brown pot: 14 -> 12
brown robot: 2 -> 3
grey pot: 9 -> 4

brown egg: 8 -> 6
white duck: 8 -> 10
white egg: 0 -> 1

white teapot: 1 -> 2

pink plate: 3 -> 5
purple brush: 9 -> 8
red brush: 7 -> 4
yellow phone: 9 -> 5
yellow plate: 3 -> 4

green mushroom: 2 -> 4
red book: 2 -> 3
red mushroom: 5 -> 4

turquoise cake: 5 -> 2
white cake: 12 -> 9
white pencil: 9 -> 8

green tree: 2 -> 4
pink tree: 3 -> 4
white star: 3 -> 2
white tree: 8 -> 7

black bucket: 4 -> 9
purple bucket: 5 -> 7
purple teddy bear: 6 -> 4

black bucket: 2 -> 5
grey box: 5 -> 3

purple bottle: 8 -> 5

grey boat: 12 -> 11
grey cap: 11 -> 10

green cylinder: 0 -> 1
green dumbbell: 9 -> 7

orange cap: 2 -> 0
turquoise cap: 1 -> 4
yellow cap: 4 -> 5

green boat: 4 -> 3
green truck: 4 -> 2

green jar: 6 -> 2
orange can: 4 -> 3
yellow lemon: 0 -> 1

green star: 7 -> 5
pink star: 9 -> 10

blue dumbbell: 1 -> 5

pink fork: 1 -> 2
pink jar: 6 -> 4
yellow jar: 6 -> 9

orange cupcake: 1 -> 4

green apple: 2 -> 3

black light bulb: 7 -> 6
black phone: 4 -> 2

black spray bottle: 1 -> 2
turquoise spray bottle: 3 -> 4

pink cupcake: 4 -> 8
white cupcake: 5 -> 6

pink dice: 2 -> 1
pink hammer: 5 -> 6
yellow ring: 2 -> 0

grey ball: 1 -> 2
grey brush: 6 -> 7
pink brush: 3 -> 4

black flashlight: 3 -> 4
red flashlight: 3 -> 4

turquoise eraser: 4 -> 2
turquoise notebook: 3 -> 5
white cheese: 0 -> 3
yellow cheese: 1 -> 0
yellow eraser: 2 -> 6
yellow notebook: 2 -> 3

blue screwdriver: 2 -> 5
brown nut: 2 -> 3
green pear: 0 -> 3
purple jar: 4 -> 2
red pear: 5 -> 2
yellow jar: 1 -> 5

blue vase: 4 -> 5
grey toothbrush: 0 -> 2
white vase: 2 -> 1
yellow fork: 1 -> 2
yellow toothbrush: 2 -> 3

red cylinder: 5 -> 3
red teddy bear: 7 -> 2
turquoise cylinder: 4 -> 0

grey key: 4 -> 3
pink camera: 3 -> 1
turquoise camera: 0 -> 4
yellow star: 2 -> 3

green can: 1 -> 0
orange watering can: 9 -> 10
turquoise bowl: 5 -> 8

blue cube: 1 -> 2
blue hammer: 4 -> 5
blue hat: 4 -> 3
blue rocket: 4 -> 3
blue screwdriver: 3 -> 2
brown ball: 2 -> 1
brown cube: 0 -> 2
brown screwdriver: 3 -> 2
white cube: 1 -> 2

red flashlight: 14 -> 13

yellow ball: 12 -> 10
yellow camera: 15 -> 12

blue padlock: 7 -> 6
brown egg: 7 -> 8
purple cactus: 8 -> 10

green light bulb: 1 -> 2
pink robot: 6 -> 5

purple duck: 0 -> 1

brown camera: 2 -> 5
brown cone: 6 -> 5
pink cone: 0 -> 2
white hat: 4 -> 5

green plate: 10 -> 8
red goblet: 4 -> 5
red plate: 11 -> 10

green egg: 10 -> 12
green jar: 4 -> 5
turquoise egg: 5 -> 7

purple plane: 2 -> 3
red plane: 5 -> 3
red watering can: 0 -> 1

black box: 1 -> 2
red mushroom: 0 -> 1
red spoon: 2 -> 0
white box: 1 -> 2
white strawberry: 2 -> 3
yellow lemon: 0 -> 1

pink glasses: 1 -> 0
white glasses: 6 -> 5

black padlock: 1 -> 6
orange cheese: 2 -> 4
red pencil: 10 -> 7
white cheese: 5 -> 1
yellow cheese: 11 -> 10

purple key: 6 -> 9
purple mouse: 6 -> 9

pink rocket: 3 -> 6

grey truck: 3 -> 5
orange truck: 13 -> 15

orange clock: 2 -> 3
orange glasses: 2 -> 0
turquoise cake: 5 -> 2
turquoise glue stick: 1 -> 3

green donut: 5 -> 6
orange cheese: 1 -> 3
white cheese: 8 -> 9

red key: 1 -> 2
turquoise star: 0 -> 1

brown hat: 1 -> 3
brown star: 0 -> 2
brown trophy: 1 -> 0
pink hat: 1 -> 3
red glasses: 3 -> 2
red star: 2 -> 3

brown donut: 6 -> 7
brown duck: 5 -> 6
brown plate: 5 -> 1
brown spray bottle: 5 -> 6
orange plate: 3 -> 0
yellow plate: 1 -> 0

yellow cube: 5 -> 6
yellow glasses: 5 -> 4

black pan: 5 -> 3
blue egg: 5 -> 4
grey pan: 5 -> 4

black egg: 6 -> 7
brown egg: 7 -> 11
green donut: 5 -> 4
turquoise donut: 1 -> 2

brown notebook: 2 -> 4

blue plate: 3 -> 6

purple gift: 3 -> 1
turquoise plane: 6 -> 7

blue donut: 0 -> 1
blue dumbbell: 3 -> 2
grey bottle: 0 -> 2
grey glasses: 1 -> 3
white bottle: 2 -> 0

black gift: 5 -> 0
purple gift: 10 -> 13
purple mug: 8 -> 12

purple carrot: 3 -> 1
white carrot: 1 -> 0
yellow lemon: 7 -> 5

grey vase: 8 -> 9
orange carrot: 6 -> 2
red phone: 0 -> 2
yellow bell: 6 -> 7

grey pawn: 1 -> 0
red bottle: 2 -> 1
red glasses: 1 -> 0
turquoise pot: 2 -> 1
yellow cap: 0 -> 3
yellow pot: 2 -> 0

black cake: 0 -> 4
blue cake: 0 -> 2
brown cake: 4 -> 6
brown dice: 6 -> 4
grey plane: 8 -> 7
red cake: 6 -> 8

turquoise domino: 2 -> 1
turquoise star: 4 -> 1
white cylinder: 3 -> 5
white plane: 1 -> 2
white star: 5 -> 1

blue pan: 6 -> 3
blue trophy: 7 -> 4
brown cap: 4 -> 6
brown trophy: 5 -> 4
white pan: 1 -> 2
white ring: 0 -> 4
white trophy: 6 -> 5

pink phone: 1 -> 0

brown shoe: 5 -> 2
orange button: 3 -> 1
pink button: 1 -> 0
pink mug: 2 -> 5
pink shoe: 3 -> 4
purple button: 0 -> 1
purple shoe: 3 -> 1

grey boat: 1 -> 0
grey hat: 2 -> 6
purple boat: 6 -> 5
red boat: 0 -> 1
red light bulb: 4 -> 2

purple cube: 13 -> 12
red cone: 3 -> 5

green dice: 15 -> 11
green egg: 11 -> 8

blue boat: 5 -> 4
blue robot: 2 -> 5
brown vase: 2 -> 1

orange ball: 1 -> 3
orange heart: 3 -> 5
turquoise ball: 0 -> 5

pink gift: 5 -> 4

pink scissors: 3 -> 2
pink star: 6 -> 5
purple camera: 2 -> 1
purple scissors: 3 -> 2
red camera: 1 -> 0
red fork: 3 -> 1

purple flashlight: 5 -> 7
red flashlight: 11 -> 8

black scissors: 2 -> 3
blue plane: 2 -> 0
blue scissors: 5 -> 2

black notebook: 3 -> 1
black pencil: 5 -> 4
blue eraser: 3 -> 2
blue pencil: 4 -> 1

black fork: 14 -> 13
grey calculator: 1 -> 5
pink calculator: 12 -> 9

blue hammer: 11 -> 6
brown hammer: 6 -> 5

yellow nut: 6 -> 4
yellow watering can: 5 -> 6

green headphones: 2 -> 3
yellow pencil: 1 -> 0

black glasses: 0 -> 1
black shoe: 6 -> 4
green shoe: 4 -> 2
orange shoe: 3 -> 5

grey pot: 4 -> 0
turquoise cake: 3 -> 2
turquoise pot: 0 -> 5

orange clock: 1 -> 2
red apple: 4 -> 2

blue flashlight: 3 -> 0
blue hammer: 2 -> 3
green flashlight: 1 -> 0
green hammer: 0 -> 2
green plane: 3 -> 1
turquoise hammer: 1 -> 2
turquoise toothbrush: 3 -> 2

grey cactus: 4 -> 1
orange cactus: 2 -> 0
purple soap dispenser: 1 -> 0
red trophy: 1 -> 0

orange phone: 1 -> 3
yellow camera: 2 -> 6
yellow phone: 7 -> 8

----

Please copy, exactly and with nothing else, the lines above beginning at the line that has "turquoise glue stick: 1 -> 3" and ending with the line that has "brown donut: 6 -> 7".

turquoise glue stick: 1 -> 3

green donut: 5 -> 6
orange cheese: 1 -> 3
white cheese: 8 -> 9

red key: 1 -> 2
turquoise star: 0 -> 1

brown hat: 1 -> 3
brown star: 0 -> 2
brown trophy: 1 -> 0
pink hat: 1 -> 3
red glasses: 3 -> 2
red star: 2 -> 3

brown donut: 6 -> 7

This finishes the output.